[Version difference data]
- Opening Delimiter -

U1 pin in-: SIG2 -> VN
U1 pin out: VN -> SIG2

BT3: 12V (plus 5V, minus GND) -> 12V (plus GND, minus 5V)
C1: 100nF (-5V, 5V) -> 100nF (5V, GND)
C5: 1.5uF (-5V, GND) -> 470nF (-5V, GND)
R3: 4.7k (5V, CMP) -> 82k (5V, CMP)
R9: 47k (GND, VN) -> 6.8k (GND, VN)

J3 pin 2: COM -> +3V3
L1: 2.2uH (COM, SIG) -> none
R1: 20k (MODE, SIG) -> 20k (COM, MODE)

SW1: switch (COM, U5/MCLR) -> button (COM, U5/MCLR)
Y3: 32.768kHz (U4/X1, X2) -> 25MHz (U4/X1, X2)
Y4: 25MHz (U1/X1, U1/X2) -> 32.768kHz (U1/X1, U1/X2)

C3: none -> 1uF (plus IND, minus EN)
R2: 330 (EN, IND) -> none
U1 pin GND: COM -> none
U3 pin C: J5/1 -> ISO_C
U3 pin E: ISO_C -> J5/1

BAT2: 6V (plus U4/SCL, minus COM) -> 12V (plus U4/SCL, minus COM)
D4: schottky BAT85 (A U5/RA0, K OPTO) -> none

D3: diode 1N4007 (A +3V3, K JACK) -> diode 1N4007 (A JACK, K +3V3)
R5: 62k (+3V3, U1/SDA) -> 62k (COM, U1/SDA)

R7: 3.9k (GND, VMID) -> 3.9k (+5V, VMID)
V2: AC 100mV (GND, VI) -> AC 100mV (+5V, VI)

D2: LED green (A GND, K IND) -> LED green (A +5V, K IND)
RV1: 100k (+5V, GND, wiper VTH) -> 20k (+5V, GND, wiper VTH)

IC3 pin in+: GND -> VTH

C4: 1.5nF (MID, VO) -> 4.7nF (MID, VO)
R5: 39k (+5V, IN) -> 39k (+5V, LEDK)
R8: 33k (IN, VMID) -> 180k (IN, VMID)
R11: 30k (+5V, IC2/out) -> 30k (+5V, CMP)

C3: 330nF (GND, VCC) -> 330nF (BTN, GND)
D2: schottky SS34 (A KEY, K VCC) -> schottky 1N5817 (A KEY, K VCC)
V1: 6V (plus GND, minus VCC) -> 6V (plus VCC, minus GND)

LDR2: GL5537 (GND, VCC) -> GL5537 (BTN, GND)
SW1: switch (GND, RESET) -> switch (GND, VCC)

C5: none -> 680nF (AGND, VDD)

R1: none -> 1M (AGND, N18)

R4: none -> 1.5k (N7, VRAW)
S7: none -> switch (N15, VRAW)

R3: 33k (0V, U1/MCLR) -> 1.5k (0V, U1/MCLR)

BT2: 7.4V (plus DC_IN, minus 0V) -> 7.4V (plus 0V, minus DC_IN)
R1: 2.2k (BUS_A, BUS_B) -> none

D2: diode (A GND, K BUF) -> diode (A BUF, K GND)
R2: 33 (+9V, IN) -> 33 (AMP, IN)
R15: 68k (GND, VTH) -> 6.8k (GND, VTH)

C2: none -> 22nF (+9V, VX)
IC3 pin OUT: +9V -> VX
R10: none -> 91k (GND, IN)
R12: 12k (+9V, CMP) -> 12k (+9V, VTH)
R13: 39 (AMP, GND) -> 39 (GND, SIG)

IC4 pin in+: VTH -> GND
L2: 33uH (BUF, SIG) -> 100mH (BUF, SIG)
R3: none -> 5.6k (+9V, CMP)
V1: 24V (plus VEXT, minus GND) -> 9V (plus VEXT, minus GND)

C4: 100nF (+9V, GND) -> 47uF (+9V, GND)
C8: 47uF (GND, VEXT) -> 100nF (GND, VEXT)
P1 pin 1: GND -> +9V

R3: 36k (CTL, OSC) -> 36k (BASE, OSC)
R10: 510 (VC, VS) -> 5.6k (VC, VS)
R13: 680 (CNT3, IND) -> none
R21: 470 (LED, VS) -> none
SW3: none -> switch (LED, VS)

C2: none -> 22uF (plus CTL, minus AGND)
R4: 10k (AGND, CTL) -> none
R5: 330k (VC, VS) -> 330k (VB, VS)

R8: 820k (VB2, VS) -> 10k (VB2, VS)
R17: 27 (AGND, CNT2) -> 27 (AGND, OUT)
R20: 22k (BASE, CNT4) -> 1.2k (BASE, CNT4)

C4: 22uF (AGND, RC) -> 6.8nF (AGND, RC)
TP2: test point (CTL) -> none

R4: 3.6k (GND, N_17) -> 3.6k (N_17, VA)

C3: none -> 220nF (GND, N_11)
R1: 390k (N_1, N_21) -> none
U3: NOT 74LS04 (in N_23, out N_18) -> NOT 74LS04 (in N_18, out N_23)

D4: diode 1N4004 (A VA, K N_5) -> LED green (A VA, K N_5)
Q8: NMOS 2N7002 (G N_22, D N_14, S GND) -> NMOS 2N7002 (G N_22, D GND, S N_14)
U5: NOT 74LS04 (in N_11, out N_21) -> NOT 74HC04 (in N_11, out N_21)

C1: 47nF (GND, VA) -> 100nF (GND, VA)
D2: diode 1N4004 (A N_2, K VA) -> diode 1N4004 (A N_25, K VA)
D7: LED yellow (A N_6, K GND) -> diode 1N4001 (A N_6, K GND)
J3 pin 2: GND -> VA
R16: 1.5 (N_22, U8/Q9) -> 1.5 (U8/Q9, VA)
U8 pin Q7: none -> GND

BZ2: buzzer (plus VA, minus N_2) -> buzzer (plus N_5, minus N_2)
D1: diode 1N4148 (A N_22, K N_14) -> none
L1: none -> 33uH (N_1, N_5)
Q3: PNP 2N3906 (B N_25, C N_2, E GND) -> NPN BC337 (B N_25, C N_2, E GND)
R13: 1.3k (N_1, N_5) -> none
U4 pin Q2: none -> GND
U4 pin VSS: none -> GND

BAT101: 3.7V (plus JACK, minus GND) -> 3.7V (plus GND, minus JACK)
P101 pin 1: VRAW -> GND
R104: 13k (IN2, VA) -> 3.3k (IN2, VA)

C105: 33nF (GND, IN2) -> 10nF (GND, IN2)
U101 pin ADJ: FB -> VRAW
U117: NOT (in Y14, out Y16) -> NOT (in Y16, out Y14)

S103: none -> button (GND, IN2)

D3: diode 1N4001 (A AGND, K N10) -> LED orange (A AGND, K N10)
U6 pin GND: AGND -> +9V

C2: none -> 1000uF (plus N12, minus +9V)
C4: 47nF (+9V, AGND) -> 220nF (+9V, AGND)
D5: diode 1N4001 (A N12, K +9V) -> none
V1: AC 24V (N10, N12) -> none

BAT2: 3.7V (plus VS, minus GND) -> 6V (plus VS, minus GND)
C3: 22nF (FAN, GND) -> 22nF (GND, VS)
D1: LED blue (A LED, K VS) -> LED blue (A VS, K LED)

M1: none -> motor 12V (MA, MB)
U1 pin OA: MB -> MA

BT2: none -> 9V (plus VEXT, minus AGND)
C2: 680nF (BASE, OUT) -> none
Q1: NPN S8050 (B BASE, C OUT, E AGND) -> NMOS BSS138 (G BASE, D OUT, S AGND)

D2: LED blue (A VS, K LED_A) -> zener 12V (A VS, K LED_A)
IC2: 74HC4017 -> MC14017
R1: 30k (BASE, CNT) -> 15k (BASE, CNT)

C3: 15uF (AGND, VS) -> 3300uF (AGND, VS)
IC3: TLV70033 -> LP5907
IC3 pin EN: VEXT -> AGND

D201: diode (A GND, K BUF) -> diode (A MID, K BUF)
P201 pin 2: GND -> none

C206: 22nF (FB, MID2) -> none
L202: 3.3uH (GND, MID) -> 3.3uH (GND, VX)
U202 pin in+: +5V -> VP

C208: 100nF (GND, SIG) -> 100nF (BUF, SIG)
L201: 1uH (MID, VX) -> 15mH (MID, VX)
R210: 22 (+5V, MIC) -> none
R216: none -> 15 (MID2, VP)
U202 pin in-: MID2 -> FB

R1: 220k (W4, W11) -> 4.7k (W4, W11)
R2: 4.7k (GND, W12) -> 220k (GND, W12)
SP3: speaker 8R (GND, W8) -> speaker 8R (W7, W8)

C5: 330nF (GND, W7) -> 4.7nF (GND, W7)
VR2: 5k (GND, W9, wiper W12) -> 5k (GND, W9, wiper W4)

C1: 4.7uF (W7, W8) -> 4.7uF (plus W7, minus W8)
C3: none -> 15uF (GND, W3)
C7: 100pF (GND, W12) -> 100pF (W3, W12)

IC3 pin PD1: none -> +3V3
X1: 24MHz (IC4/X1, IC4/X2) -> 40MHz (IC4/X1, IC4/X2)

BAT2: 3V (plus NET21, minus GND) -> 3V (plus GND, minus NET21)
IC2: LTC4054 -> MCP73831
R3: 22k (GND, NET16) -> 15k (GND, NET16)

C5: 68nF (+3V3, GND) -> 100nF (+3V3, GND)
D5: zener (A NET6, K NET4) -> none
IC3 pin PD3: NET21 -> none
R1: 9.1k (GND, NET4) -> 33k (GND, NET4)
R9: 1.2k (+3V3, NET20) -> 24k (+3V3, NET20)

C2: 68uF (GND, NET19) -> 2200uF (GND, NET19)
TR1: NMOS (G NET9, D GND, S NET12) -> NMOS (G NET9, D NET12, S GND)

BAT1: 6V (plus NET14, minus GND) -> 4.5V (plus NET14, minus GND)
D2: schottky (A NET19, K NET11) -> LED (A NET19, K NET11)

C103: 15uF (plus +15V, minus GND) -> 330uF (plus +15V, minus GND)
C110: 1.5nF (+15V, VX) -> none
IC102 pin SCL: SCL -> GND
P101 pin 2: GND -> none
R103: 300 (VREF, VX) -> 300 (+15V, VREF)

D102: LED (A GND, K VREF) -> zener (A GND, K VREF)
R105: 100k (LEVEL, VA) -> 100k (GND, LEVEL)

- Closing Delimiter -

*The task*. Exactly the lines running from the top of the records to the line that contains "C3: none -> 1uF (plus IND, minus EN)", inclusive, must be set down, and nothing more.

*Output of the exercise*.
U1 pin in-: SIG2 -> VN
U1 pin out: VN -> SIG2

BT3: 12V (plus 5V, minus GND) -> 12V (plus GND, minus 5V)
C1: 100nF (-5V, 5V) -> 100nF (5V, GND)
C5: 1.5uF (-5V, GND) -> 470nF (-5V, GND)
R3: 4.7k (5V, CMP) -> 82k (5V, CMP)
R9: 47k (GND, VN) -> 6.8k (GND, VN)

J3 pin 2: COM -> +3V3
L1: 2.2uH (COM, SIG) -> none
R1: 20k (MODE, SIG) -> 20k (COM, MODE)

SW1: switch (COM, U5/MCLR) -> button (COM, U5/MCLR)
Y3: 32.768kHz (U4/X1, X2) -> 25MHz (U4/X1, X2)
Y4: 25MHz (U1/X1, U1/X2) -> 32.768kHz (U1/X1, U1/X2)

C3: none -> 1uF (plus IND, minus EN)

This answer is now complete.